**ENTRIES PROVIDED:**
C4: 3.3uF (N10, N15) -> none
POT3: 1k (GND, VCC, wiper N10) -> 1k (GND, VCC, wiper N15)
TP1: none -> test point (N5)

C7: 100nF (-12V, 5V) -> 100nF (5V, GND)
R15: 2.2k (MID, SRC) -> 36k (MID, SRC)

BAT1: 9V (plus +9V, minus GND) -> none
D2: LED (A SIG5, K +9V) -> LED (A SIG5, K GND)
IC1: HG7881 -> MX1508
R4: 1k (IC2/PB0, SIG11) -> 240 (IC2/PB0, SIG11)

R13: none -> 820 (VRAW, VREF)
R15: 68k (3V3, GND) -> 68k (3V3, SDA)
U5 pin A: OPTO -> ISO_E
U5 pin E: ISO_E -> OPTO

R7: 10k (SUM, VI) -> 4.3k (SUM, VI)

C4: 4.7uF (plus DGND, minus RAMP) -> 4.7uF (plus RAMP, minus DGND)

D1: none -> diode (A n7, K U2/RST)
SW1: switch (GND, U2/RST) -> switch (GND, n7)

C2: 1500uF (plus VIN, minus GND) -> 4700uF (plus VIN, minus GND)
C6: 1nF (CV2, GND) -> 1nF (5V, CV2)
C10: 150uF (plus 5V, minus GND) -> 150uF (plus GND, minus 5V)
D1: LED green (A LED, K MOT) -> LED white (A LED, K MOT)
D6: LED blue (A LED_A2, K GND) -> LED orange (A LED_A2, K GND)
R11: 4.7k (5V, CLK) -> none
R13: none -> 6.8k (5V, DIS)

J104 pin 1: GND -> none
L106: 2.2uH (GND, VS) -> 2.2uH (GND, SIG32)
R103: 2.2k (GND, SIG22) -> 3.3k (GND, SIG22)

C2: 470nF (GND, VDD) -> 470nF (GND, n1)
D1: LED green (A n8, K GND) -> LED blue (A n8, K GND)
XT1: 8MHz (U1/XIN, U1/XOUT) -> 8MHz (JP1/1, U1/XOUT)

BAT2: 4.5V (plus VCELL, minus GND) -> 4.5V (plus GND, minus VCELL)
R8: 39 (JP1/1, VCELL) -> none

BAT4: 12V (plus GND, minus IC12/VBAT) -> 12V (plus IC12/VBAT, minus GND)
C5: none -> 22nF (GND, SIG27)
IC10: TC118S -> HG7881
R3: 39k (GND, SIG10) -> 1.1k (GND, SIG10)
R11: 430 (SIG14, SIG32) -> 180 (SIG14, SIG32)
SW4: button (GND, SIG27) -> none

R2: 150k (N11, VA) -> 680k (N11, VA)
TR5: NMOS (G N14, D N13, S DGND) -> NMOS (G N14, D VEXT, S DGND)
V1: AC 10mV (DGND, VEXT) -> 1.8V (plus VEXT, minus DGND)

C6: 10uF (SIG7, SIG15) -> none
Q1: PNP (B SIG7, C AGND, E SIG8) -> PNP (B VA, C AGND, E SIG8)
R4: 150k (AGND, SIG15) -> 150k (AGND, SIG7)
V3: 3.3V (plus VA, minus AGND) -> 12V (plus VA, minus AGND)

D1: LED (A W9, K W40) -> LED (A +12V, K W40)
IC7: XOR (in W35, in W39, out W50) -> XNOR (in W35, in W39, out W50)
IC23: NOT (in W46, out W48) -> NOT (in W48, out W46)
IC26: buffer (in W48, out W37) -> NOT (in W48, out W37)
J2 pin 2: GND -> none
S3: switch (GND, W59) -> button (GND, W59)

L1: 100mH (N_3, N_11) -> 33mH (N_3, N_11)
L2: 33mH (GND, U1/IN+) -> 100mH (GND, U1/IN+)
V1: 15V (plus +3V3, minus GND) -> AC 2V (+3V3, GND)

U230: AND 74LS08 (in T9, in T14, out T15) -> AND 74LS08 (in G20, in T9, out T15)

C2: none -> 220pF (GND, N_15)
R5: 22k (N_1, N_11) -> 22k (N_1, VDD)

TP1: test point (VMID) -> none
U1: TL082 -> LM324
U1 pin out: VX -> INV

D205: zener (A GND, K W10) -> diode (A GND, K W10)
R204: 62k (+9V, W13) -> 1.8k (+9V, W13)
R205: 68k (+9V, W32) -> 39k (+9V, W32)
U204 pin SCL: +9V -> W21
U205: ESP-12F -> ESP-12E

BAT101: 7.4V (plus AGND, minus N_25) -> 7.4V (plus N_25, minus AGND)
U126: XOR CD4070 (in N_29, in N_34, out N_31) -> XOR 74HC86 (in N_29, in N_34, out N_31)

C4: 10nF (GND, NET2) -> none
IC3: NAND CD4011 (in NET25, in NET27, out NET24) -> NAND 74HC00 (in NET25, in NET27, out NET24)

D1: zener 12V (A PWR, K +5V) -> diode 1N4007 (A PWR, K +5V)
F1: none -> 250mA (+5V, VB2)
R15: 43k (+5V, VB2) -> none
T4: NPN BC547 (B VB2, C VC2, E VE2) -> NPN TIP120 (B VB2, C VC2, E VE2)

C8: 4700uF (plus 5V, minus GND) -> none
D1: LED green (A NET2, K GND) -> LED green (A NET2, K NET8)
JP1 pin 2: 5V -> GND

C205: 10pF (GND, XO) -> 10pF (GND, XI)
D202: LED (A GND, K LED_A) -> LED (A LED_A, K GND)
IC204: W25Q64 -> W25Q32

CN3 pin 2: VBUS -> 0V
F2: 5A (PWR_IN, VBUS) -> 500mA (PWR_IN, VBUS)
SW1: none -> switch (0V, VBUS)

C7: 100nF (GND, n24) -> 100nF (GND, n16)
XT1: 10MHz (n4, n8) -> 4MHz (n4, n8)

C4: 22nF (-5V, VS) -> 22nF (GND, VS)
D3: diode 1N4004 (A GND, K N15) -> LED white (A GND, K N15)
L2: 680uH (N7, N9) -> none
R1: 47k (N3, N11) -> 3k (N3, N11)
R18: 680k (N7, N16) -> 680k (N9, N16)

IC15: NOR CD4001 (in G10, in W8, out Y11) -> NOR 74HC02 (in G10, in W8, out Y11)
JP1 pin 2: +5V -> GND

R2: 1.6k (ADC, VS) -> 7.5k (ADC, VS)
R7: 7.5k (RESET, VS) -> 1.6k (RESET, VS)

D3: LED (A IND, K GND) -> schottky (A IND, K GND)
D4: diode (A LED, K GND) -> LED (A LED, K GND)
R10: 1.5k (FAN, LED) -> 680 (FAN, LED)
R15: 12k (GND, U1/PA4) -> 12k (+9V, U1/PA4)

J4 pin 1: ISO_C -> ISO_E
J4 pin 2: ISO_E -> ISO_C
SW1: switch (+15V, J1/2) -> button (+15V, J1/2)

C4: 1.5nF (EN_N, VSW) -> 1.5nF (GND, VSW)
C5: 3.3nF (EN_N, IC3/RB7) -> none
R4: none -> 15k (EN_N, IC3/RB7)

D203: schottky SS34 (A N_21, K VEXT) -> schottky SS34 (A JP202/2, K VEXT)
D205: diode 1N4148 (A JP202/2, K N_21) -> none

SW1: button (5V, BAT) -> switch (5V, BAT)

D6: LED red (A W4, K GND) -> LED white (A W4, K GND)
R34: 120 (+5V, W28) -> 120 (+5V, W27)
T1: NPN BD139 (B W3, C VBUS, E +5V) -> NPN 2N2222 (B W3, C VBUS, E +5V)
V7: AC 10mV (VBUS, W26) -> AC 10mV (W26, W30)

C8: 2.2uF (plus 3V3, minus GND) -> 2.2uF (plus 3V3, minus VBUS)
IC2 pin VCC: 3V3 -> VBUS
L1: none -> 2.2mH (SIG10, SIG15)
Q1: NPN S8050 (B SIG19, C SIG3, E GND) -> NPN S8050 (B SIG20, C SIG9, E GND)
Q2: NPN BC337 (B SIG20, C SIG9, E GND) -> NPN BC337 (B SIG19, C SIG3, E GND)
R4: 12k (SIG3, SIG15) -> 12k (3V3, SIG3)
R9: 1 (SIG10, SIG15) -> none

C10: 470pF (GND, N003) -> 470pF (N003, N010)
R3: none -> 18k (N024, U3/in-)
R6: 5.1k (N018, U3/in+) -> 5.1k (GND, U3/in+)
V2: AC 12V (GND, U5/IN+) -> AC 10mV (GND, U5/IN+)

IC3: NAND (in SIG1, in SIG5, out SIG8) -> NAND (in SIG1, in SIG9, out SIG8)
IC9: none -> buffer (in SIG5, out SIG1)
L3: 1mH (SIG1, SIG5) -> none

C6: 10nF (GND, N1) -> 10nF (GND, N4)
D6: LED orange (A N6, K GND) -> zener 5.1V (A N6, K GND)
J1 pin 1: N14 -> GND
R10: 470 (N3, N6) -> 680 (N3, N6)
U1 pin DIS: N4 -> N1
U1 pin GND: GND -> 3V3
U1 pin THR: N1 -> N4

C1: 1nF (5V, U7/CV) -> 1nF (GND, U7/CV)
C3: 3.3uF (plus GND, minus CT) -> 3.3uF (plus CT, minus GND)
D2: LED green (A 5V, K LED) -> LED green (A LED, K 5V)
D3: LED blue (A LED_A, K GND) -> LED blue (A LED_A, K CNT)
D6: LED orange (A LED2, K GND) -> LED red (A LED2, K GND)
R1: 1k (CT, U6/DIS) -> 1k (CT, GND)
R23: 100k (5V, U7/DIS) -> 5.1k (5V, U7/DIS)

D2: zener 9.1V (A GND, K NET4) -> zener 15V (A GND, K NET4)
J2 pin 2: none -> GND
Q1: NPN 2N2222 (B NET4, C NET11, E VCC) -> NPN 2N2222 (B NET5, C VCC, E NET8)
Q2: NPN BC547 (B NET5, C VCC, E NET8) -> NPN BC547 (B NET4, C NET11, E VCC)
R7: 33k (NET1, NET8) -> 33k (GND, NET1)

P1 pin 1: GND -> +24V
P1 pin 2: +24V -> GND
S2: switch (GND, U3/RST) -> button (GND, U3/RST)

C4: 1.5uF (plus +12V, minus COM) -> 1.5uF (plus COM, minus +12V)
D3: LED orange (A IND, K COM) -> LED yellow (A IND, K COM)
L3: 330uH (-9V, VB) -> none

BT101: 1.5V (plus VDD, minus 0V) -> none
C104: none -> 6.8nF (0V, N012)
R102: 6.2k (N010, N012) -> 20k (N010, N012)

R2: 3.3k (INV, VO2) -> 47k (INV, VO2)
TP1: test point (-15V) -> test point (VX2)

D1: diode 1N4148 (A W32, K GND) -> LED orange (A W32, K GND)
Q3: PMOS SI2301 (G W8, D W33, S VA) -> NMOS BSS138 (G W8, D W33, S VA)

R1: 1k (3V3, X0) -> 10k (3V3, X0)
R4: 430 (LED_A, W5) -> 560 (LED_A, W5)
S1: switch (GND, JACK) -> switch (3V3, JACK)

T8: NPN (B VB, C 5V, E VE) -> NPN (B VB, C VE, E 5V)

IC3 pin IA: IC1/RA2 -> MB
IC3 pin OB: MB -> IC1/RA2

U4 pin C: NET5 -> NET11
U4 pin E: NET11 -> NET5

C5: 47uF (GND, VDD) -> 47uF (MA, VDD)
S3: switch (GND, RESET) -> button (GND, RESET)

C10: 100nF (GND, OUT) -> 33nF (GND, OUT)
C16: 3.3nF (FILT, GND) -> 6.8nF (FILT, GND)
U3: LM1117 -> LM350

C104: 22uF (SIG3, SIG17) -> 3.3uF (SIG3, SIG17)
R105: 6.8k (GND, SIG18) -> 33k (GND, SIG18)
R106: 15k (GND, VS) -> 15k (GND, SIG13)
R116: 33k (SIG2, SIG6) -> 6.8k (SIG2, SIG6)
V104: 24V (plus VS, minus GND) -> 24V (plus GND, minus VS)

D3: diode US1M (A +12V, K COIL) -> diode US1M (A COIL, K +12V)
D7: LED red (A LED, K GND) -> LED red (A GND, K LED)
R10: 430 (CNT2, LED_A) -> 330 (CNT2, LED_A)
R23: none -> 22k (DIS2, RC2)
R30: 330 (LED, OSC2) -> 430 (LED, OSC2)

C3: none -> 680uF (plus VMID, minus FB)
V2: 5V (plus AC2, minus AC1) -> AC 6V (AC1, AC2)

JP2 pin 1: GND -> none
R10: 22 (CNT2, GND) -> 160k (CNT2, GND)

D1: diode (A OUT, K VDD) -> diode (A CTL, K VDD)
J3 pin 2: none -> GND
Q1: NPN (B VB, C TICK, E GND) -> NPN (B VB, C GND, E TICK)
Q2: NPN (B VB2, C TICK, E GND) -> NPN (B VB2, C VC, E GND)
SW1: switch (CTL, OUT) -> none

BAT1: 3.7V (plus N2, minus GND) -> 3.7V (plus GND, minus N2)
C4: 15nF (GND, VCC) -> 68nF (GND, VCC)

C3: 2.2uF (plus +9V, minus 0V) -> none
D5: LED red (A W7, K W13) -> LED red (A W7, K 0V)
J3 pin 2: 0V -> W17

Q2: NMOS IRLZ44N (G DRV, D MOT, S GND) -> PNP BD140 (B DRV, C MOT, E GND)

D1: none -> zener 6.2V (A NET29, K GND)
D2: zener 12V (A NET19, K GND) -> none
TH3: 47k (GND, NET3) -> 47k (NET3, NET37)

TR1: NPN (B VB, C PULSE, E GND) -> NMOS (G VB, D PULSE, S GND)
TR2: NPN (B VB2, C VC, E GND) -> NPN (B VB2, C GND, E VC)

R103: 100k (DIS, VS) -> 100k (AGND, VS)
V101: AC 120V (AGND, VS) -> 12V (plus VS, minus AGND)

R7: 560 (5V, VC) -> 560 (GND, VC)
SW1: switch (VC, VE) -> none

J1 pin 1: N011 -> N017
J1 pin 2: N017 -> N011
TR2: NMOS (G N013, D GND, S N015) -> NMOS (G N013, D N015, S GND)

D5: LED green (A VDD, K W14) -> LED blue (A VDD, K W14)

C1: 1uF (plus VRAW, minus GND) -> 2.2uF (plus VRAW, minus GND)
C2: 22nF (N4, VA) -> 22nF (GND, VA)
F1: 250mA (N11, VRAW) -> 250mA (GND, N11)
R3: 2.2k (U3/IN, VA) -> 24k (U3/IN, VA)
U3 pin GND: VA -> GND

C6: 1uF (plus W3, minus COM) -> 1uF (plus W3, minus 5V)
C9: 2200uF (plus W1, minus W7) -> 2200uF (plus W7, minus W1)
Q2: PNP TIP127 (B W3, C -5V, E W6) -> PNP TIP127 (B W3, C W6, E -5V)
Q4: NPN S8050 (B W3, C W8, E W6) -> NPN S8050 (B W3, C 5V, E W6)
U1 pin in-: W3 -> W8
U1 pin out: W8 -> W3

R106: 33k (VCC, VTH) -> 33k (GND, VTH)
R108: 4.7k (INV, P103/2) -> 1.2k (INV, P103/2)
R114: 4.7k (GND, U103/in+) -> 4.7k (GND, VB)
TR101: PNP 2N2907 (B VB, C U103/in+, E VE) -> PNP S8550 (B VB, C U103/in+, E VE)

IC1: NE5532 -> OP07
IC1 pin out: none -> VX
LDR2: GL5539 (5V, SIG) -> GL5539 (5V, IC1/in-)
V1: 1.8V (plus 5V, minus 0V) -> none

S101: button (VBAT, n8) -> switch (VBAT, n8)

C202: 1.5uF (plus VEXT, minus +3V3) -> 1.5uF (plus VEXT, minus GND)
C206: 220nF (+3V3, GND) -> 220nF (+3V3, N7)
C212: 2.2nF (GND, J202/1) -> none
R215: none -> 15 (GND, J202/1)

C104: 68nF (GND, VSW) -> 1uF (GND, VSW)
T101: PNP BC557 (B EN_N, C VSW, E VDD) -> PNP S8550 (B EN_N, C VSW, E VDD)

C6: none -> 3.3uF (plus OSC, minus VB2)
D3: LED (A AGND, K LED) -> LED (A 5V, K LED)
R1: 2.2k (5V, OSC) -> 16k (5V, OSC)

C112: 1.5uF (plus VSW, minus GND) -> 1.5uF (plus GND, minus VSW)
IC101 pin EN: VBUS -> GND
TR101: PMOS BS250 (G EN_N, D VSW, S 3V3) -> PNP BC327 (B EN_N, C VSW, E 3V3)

**WHAT TO DO:**
Repeat exactly the lines of the listing above, from the one with "Q2: PNP TIP127" down to the one with "D3: LED (A AGND, K LED) -> LED (A 5V, K LED)"; both of those lines belong in the range.

**REPLY:**
Q2: PNP TIP127 (B W3, C -5V, E W6) -> PNP TIP127 (B W3, C W6, E -5V)
Q4: NPN S8050 (B W3, C W8, E W6) -> NPN S8050 (B W3, C 5V, E W6)
U1 pin in-: W3 -> W8
U1 pin out: W8 -> W3

R106: 33k (VCC, VTH) -> 33k (GND, VTH)
R108: 4.7k (INV, P103/2) -> 1.2k (INV, P103/2)
R114: 4.7k (GND, U103/in+) -> 4.7k (GND, VB)
TR101: PNP 2N2907 (B VB, C U103/in+, E VE) -> PNP S8550 (B VB, C U103/in+, E VE)

IC1: NE5532 -> OP07
IC1 pin out: none -> VX
LDR2: GL5539 (5V, SIG) -> GL5539 (5V, IC1/in-)
V1: 1.8V (plus 5V, minus 0V) -> none

S101: button (VBAT, n8) -> switch (VBAT, n8)

C202: 1.5uF (plus VEXT, minus +3V3) -> 1.5uF (plus VEXT, minus GND)
C206: 220nF (+3V3, GND) -> 220nF (+3V3, N7)
C212: 2.2nF (GND, J202/1) -> none
R215: none -> 15 (GND, J202/1)

C104: 68nF (GND, VSW) -> 1uF (GND, VSW)
T101: PNP BC557 (B EN_N, C VSW, E VDD) -> PNP S8550 (B EN_N, C VSW, E VDD)

C6: none -> 3.3uF (plus OSC, minus VB2)
D3: LED (A AGND, K LED) -> LED (A 5V, K LED)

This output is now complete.